▶ _THE TASK_:
Your job is to return every line of the listing holding the string "missing".

START RECORDS FOR THE EXERCISE

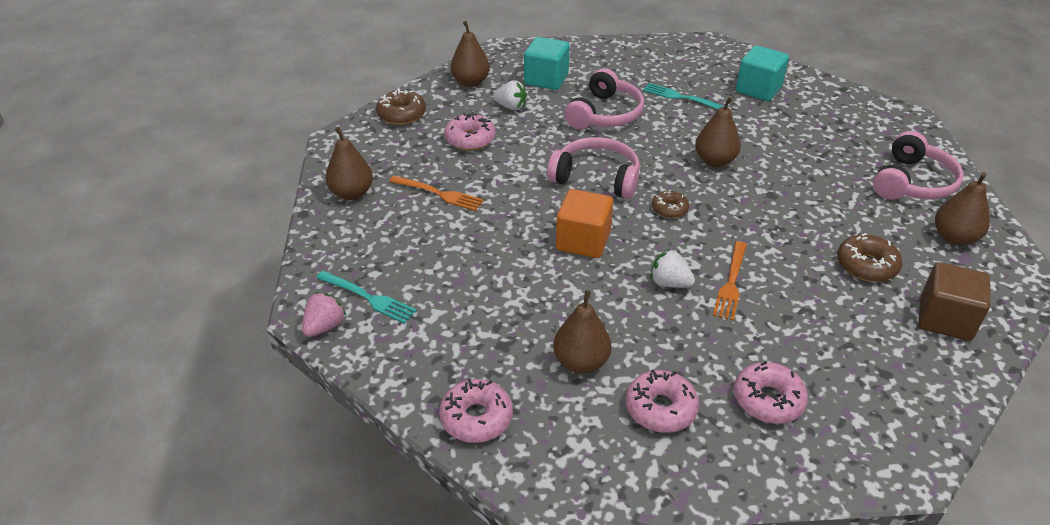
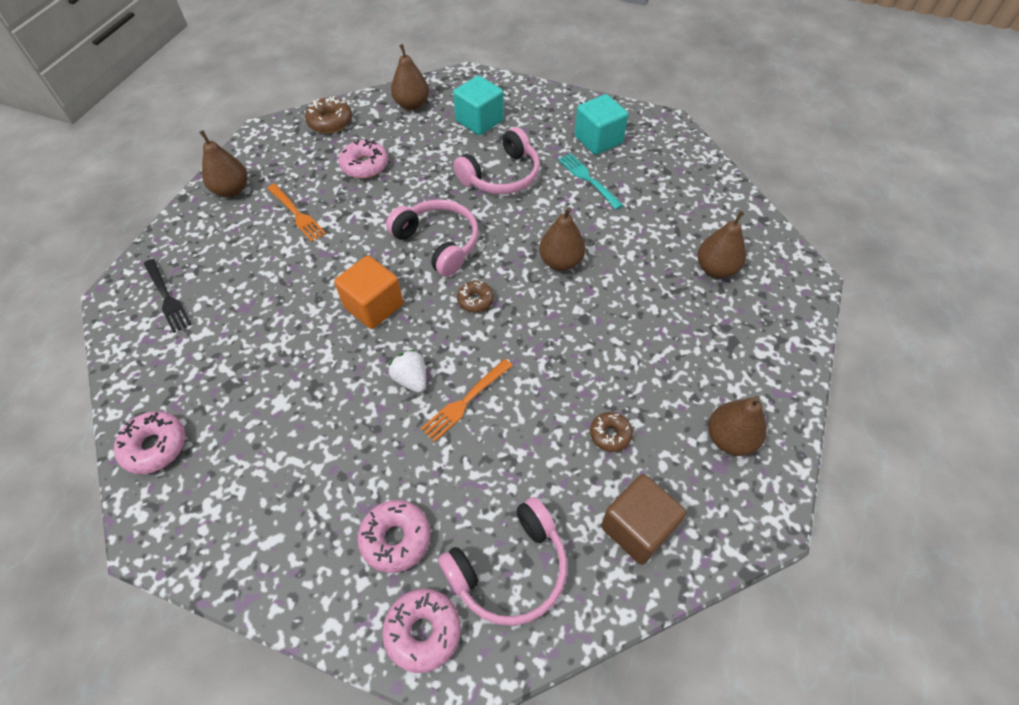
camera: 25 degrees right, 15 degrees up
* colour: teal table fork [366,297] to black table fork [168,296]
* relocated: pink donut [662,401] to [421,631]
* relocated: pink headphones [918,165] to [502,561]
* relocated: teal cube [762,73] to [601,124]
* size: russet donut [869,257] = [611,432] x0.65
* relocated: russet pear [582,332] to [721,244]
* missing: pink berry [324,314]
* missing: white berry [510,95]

END RECORDS FOR THE EXERCISE

▶ _ANSWER FOR THE TASK_:
* missing: pink berry [324,314]
* missing: white berry [510,95]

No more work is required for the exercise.